[GIVEN DATA Boundary: Start]

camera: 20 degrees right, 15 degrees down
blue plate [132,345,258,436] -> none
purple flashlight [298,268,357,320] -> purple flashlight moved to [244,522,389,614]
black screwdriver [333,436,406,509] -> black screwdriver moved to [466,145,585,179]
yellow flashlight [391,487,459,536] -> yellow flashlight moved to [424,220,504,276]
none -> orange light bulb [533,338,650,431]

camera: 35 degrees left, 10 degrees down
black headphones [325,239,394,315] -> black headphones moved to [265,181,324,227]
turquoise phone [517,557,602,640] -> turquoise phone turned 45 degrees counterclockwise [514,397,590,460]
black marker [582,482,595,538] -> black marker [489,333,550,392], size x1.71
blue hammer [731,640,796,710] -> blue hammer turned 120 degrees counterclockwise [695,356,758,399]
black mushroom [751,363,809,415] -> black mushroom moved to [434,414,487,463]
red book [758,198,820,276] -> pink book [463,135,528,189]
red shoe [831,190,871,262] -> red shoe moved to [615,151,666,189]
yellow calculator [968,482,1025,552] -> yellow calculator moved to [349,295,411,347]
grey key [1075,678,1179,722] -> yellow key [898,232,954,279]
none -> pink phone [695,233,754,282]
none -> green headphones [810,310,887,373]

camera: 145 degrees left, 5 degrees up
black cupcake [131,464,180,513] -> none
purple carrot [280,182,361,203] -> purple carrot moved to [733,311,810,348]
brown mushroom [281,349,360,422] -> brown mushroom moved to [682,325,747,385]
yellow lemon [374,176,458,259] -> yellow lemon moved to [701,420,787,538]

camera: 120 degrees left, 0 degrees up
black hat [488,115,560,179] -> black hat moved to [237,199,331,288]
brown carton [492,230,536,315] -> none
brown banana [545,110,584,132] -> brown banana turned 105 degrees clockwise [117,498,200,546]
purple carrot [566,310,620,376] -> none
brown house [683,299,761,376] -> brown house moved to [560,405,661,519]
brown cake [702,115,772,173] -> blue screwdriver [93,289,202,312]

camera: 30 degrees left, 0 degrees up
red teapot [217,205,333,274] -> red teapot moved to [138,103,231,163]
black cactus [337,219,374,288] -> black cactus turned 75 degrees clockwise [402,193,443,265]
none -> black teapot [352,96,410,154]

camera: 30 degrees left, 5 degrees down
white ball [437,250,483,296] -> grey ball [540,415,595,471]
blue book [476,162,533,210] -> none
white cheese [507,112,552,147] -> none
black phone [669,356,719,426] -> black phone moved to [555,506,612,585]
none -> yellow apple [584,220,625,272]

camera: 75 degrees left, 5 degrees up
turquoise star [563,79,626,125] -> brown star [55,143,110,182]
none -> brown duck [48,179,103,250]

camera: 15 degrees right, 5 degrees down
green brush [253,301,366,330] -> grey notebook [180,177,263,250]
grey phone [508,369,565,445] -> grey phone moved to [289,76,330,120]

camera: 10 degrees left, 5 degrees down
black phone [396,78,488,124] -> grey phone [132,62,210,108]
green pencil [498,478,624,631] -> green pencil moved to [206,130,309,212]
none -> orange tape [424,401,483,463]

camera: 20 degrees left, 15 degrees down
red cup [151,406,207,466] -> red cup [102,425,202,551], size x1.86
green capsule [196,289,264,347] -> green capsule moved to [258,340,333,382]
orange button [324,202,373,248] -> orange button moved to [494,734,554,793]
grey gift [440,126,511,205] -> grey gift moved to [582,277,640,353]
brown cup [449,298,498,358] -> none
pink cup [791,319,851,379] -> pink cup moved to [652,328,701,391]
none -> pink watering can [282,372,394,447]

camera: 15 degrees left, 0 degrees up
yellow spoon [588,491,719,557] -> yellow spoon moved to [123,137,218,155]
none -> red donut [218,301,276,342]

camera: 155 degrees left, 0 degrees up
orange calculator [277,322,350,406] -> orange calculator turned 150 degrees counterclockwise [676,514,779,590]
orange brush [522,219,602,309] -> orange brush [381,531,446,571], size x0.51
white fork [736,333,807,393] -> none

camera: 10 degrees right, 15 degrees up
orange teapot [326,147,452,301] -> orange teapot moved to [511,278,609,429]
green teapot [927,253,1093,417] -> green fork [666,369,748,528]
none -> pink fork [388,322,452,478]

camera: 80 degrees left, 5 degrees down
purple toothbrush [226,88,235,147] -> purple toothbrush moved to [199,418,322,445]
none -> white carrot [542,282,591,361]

[GIVEN DATA Boundary: End]

Reproduce without change every line of the entries above, from the one containing "camera: 15 degrees left, 0 degrees up" through the last.

> **SOLUTION BELOW**:
camera: 15 degrees left, 0 degrees up
yellow spoon [588,491,719,557] -> yellow spoon moved to [123,137,218,155]
none -> red donut [218,301,276,342]

camera: 155 degrees left, 0 degrees up
orange calculator [277,322,350,406] -> orange calculator turned 150 degrees counterclockwise [676,514,779,590]
orange brush [522,219,602,309] -> orange brush [381,531,446,571], size x0.51
white fork [736,333,807,393] -> none

camera: 10 degrees right, 15 degrees up
orange teapot [326,147,452,301] -> orange teapot moved to [511,278,609,429]
green teapot [927,253,1093,417] -> green fork [666,369,748,528]
none -> pink fork [388,322,452,478]

camera: 80 degrees left, 5 degrees down
purple toothbrush [226,88,235,147] -> purple toothbrush moved to [199,418,322,445]
none -> white carrot [542,282,591,361]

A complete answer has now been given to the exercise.